• **ACTIVITY**
Transcribe only the lines of the listing below from the one holding "orange trophy: 6 -> 4" through the one holding "purple trophy: 6 -> 5", inclusive, without any change.

• **DATASET RECORDS**
^^^^
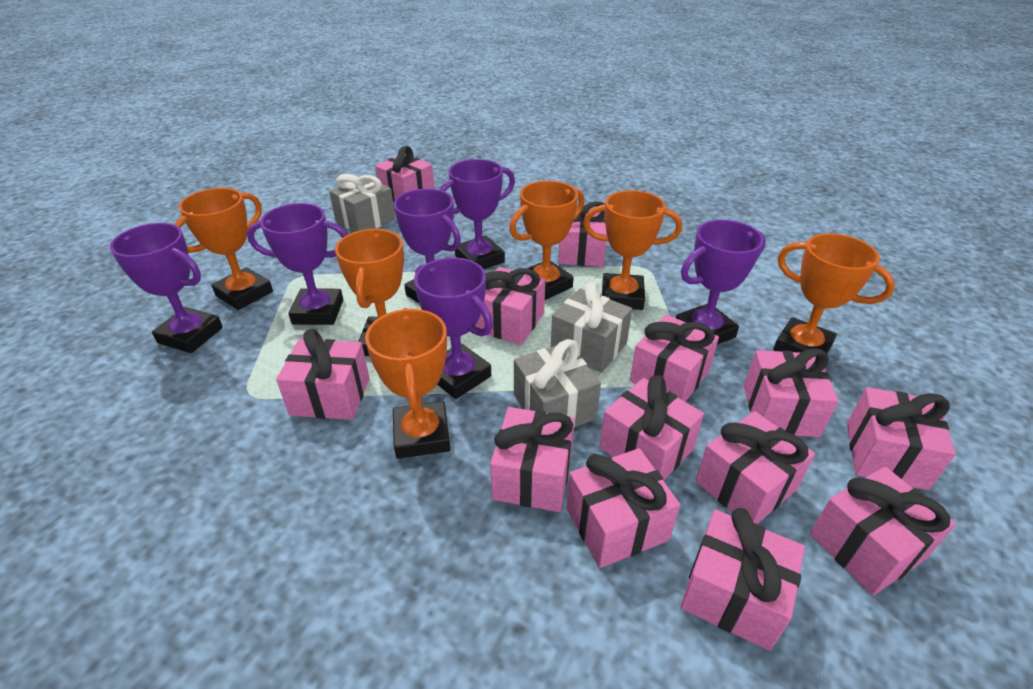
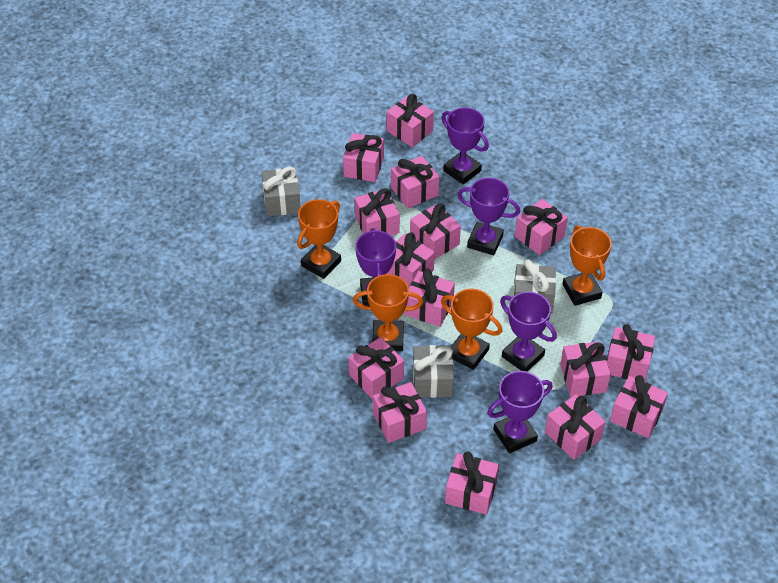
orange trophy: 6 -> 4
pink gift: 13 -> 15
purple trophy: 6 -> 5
^^^^
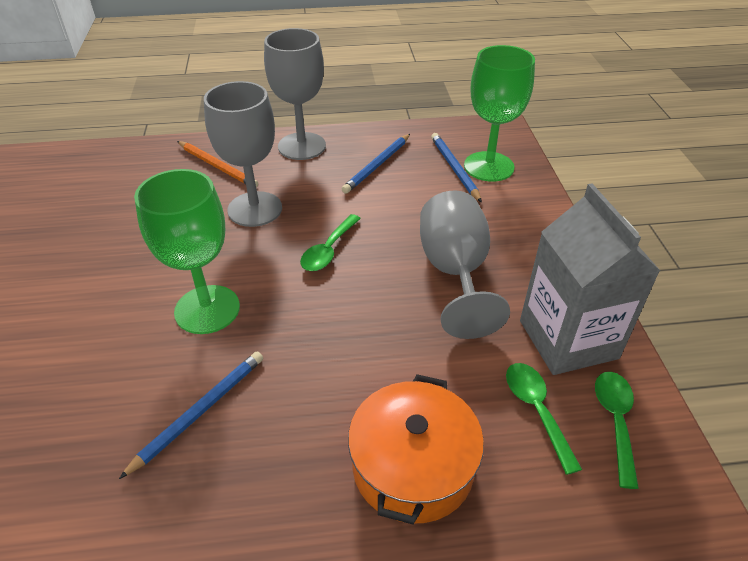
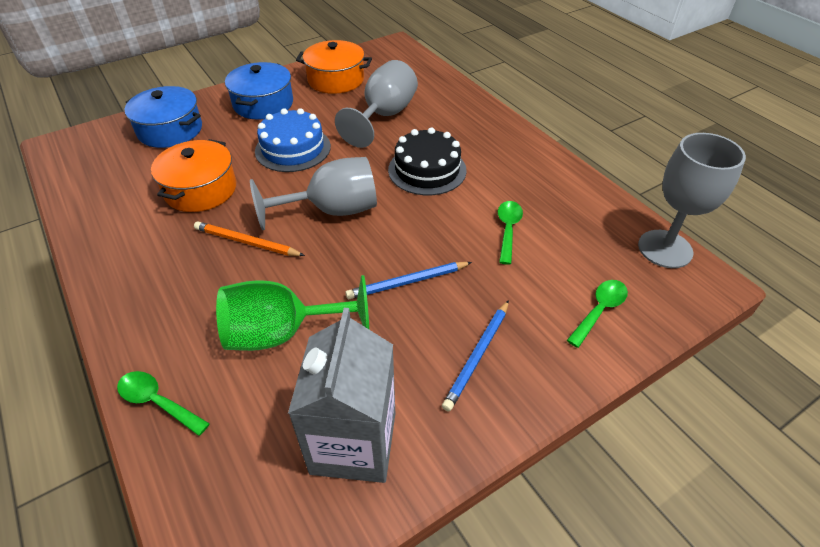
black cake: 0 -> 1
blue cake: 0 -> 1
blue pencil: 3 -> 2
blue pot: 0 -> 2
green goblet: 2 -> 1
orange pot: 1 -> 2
^^^^
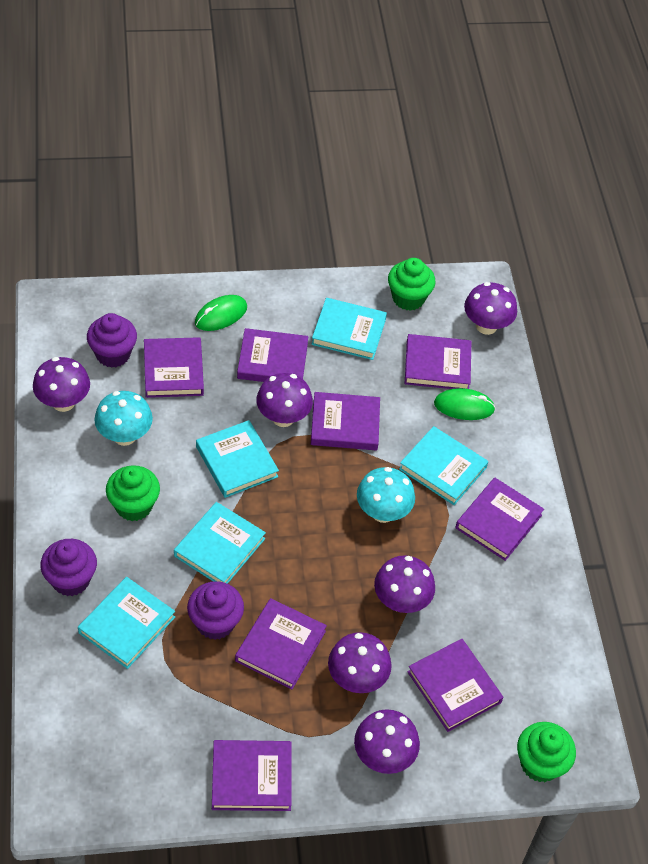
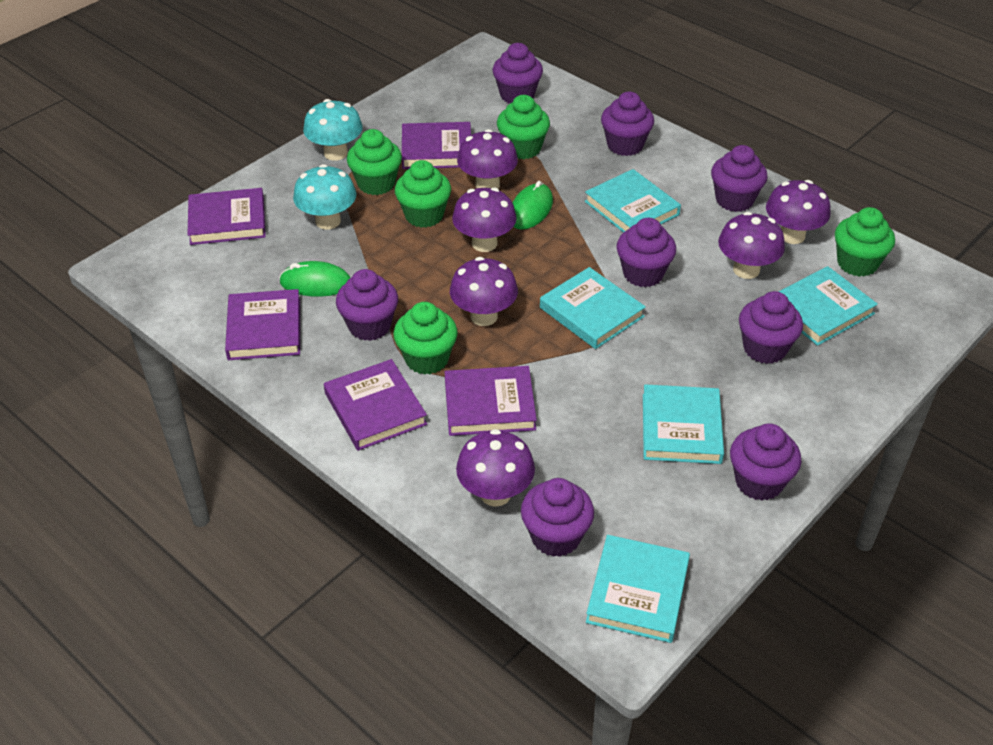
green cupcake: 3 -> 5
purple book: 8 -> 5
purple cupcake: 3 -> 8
^^^^
• **EXERCISE SOLUTION**
orange trophy: 6 -> 4
pink gift: 13 -> 15
purple trophy: 6 -> 5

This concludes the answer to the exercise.